■ **Task input**:
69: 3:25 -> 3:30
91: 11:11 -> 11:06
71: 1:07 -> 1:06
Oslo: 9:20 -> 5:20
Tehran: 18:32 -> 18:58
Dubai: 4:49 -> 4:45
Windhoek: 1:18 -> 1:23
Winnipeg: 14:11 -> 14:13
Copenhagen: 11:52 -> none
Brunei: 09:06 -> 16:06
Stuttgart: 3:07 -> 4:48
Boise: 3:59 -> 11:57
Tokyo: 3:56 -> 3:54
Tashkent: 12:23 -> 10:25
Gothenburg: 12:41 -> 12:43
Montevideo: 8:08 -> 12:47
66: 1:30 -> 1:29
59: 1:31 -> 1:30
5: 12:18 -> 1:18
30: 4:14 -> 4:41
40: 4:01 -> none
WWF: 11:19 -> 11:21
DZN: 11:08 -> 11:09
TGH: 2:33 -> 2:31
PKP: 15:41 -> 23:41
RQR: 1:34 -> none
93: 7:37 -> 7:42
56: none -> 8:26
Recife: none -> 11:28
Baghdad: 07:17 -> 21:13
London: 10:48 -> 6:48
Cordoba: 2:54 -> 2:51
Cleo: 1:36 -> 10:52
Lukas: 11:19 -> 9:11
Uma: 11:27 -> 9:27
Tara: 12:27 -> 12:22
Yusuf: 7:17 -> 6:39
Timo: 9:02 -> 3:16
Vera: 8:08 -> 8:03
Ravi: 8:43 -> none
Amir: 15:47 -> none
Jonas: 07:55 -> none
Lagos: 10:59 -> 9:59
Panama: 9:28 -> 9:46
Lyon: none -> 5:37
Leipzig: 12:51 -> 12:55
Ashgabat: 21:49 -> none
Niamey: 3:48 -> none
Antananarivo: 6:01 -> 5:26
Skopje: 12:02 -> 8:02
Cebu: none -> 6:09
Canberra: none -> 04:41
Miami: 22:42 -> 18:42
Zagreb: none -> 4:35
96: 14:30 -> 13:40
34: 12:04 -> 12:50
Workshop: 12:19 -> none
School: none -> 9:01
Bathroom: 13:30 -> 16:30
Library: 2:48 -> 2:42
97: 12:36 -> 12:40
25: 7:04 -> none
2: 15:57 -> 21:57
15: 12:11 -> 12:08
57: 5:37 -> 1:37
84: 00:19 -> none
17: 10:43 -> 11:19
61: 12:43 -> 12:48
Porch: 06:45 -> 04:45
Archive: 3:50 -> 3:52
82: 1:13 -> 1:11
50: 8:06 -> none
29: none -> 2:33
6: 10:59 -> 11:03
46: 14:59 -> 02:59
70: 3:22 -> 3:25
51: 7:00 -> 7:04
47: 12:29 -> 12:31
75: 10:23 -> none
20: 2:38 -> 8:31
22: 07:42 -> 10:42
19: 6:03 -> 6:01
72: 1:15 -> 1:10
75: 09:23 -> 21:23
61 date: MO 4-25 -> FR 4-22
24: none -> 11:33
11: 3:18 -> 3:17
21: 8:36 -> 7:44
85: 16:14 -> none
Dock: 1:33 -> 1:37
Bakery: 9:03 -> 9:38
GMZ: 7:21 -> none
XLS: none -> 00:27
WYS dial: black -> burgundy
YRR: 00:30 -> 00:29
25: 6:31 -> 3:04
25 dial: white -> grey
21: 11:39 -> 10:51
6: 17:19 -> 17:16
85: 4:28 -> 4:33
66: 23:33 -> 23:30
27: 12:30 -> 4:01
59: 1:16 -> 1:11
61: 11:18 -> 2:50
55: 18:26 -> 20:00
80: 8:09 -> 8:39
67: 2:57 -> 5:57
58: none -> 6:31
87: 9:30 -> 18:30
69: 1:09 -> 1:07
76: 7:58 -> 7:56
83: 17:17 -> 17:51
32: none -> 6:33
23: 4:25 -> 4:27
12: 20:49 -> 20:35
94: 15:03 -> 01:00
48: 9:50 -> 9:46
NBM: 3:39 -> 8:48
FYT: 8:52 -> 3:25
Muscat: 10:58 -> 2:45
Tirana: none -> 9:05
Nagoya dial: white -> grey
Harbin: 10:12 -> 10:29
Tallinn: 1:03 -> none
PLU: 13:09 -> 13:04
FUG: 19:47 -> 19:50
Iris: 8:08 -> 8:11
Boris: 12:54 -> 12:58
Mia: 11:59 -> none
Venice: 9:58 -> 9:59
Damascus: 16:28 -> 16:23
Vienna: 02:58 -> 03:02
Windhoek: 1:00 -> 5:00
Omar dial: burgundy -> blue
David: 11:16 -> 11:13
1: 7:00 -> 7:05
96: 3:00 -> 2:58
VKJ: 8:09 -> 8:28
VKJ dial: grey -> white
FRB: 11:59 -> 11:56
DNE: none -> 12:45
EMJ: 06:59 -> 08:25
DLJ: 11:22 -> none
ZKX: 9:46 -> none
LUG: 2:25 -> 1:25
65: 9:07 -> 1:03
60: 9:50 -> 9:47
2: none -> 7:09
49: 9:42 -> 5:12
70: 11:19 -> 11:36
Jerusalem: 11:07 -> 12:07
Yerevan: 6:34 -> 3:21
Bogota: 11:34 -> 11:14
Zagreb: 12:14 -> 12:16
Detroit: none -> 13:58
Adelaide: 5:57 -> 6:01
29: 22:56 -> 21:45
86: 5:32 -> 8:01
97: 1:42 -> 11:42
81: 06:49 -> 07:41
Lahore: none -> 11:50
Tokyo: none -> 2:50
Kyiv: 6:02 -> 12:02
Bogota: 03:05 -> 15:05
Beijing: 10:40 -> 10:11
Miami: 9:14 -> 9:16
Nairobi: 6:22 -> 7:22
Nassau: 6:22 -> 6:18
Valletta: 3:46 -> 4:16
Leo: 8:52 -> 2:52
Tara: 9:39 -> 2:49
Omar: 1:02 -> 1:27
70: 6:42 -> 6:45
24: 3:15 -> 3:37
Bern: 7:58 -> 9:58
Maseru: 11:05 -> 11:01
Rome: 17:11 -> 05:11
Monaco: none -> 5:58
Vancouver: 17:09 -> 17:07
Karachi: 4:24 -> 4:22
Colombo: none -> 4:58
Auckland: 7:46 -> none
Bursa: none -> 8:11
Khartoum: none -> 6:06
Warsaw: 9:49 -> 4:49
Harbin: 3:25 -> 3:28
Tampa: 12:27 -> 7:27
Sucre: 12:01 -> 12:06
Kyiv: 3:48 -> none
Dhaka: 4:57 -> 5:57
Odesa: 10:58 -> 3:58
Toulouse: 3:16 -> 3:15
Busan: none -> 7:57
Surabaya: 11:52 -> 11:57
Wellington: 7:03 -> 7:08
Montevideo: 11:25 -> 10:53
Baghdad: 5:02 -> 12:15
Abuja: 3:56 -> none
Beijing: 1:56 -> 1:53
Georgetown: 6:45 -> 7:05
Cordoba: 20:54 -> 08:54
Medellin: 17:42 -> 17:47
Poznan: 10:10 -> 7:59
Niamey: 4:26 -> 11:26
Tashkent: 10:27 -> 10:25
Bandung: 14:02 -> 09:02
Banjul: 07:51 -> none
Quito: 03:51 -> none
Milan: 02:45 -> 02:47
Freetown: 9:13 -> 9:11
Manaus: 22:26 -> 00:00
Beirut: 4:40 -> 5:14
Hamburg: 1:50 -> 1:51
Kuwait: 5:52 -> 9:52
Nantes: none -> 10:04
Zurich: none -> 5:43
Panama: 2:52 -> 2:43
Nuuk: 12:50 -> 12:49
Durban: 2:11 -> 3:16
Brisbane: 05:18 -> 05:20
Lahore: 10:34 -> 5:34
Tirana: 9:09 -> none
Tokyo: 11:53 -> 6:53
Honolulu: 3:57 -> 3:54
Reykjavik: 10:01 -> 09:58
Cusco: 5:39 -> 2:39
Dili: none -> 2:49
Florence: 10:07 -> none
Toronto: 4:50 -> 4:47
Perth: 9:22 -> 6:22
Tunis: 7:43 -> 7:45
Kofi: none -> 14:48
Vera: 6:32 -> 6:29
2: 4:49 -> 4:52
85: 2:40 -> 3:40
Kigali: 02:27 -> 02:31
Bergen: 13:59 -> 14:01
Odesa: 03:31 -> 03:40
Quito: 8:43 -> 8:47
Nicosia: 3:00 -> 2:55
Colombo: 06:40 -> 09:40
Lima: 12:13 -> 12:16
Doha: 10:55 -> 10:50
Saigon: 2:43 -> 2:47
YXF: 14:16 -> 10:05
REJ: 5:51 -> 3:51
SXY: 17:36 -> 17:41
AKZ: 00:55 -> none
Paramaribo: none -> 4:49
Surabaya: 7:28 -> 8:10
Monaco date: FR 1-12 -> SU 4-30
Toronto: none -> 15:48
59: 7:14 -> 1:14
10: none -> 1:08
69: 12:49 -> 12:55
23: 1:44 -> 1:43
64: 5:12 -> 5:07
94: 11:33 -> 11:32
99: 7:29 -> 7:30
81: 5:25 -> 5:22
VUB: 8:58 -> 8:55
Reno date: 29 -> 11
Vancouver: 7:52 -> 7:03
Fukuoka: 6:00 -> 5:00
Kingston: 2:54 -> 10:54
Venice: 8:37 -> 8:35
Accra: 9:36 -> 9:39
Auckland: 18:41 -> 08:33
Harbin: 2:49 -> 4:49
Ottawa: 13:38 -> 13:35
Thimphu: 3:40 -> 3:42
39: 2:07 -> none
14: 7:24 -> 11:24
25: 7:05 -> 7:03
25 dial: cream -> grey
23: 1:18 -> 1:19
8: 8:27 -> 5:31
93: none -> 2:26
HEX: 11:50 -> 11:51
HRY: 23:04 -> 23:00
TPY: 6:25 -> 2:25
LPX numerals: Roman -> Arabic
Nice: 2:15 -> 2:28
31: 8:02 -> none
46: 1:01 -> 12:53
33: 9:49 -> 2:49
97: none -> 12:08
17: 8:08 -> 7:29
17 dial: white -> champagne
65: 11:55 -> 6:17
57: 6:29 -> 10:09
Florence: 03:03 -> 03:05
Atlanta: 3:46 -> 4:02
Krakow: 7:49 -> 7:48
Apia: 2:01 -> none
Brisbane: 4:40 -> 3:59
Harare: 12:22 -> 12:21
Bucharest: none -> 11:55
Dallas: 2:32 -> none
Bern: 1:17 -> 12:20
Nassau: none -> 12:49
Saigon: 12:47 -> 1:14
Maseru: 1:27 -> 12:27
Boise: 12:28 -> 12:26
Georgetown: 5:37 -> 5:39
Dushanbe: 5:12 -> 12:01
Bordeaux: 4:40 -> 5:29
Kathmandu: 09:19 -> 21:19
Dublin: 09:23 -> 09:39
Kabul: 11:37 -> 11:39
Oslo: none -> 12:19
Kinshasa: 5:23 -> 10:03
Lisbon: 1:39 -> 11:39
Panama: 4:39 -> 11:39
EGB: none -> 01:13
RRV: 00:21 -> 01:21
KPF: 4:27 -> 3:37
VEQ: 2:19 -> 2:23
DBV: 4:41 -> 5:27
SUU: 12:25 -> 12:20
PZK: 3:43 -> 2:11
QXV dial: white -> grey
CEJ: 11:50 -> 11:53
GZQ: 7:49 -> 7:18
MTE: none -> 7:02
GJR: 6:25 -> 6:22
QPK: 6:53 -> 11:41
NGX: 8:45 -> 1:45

■ **Problem**:
Reproduce the items from the beginning of the records through the line containing "85: 4:28 -> 4:33", inclusive, with every occurrence of "dial" replaced by "face" and everything else left unchanged.

■ **Solution to the problem**:
69: 3:25 -> 3:30
91: 11:11 -> 11:06
71: 1:07 -> 1:06
Oslo: 9:20 -> 5:20
Tehran: 18:32 -> 18:58
Dubai: 4:49 -> 4:45
Windhoek: 1:18 -> 1:23
Winnipeg: 14:11 -> 14:13
Copenhagen: 11:52 -> none
Brunei: 09:06 -> 16:06
Stuttgart: 3:07 -> 4:48
Boise: 3:59 -> 11:57
Tokyo: 3:56 -> 3:54
Tashkent: 12:23 -> 10:25
Gothenburg: 12:41 -> 12:43
Montevideo: 8:08 -> 12:47
66: 1:30 -> 1:29
59: 1:31 -> 1:30
5: 12:18 -> 1:18
30: 4:14 -> 4:41
40: 4:01 -> none
WWF: 11:19 -> 11:21
DZN: 11:08 -> 11:09
TGH: 2:33 -> 2:31
PKP: 15:41 -> 23:41
RQR: 1:34 -> none
93: 7:37 -> 7:42
56: none -> 8:26
Recife: none -> 11:28
Baghdad: 07:17 -> 21:13
London: 10:48 -> 6:48
Cordoba: 2:54 -> 2:51
Cleo: 1:36 -> 10:52
Lukas: 11:19 -> 9:11
Uma: 11:27 -> 9:27
Tara: 12:27 -> 12:22
Yusuf: 7:17 -> 6:39
Timo: 9:02 -> 3:16
Vera: 8:08 -> 8:03
Ravi: 8:43 -> none
Amir: 15:47 -> none
Jonas: 07:55 -> none
Lagos: 10:59 -> 9:59
Panama: 9:28 -> 9:46
Lyon: none -> 5:37
Leipzig: 12:51 -> 12:55
Ashgabat: 21:49 -> none
Niamey: 3:48 -> none
Antananarivo: 6:01 -> 5:26
Skopje: 12:02 -> 8:02
Cebu: none -> 6:09
Canberra: none -> 04:41
Miami: 22:42 -> 18:42
Zagreb: none -> 4:35
96: 14:30 -> 13:40
34: 12:04 -> 12:50
Workshop: 12:19 -> none
School: none -> 9:01
Bathroom: 13:30 -> 16:30
Library: 2:48 -> 2:42
97: 12:36 -> 12:40
25: 7:04 -> none
2: 15:57 -> 21:57
15: 12:11 -> 12:08
57: 5:37 -> 1:37
84: 00:19 -> none
17: 10:43 -> 11:19
61: 12:43 -> 12:48
Porch: 06:45 -> 04:45
Archive: 3:50 -> 3:52
82: 1:13 -> 1:11
50: 8:06 -> none
29: none -> 2:33
6: 10:59 -> 11:03
46: 14:59 -> 02:59
70: 3:22 -> 3:25
51: 7:00 -> 7:04
47: 12:29 -> 12:31
75: 10:23 -> none
20: 2:38 -> 8:31
22: 07:42 -> 10:42
19: 6:03 -> 6:01
72: 1:15 -> 1:10
75: 09:23 -> 21:23
61 date: MO 4-25 -> FR 4-22
24: none -> 11:33
11: 3:18 -> 3:17
21: 8:36 -> 7:44
85: 16:14 -> none
Dock: 1:33 -> 1:37
Bakery: 9:03 -> 9:38
GMZ: 7:21 -> none
XLS: none -> 00:27
WYS face: black -> burgundy
YRR: 00:30 -> 00:29
25: 6:31 -> 3:04
25 face: white -> grey
21: 11:39 -> 10:51
6: 17:19 -> 17:16
85: 4:28 -> 4:33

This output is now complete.